◆ What the task requires
Search the records below for the word "cone". Pull out each line that has it.

◆ Record set
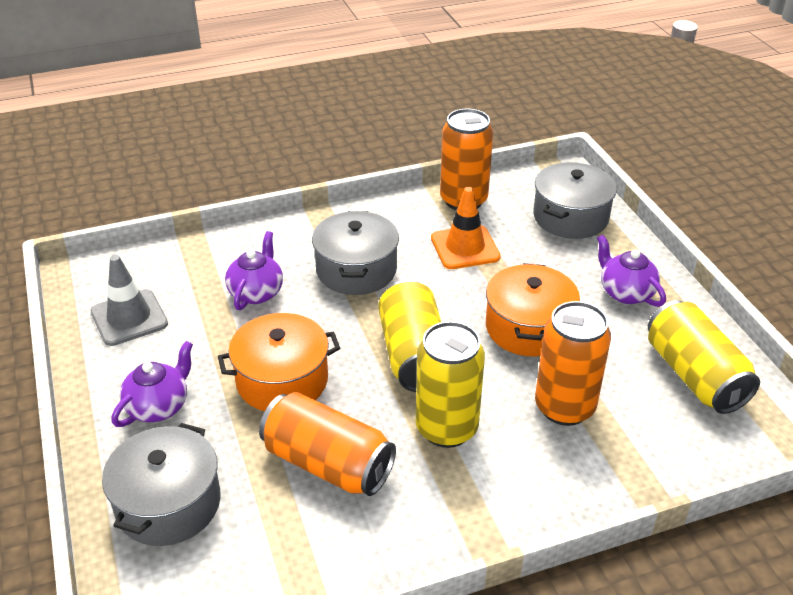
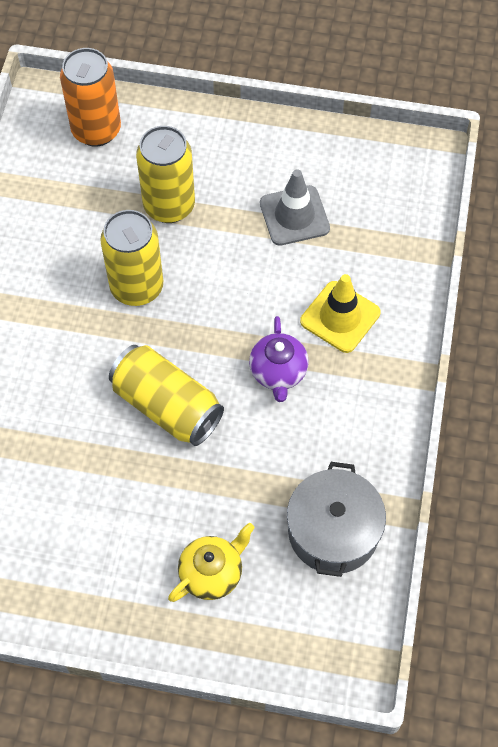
grey pot: 3 -> 1
orange can: 3 -> 1
orange pot: 2 -> 0
orange traffic cone: 1 -> 0
purple teapot: 3 -> 1
yellow teapot: 0 -> 1
yellow traffic cone: 0 -> 1

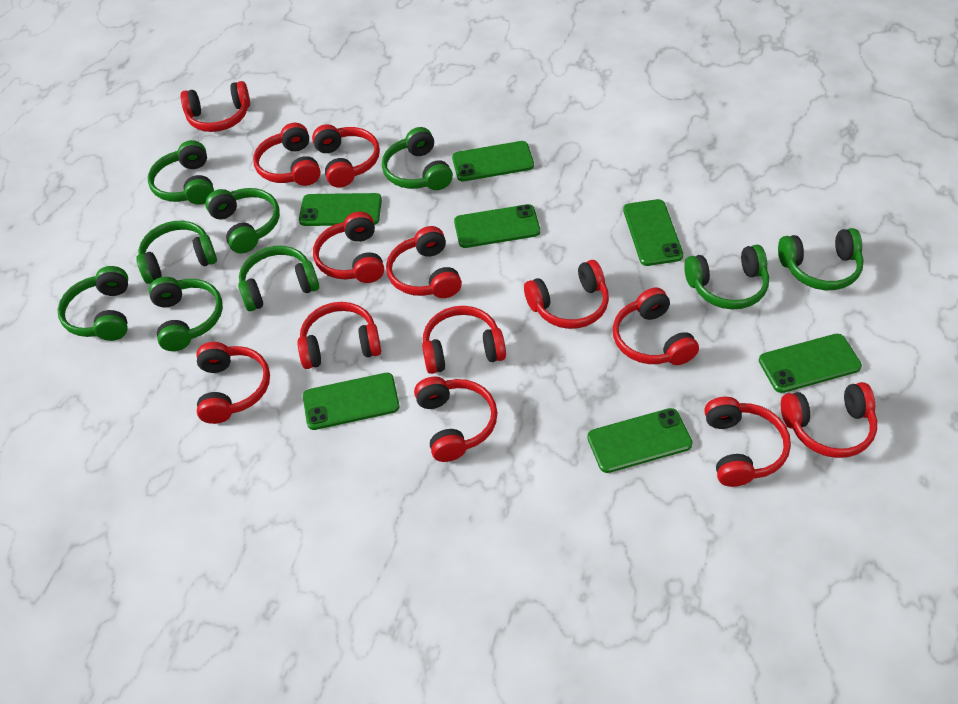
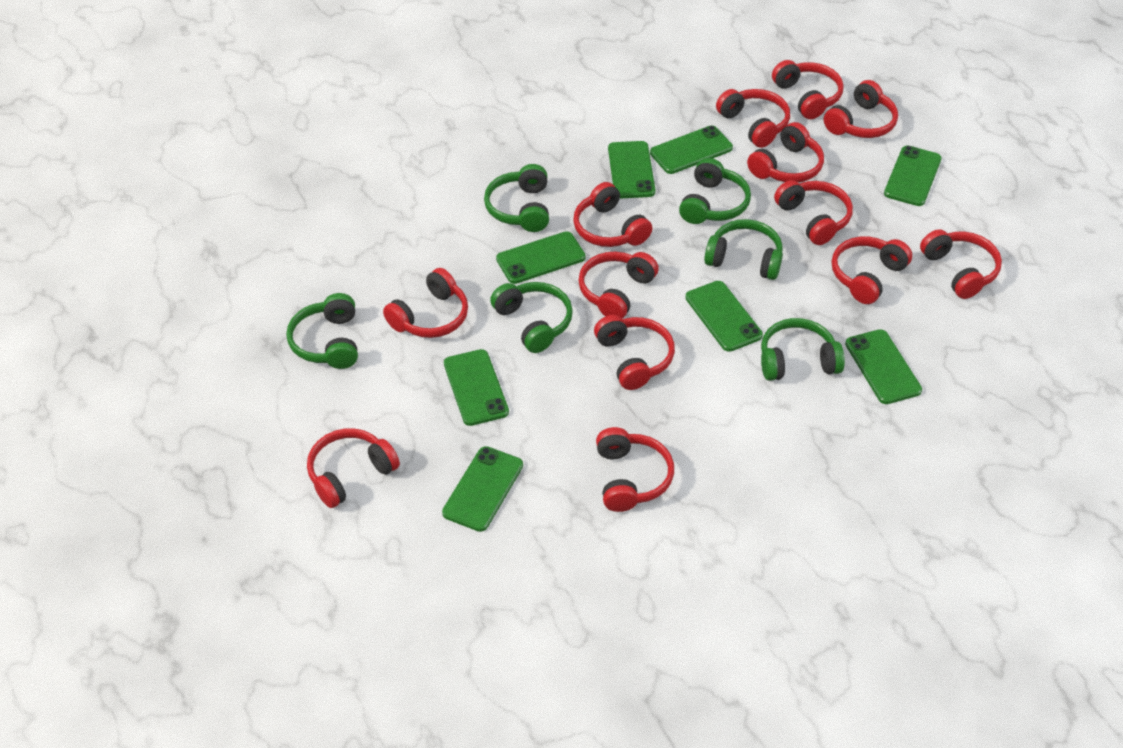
green headphones: 9 -> 6
green phone: 7 -> 8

◆ Response to the task
orange traffic cone: 1 -> 0
yellow traffic cone: 0 -> 1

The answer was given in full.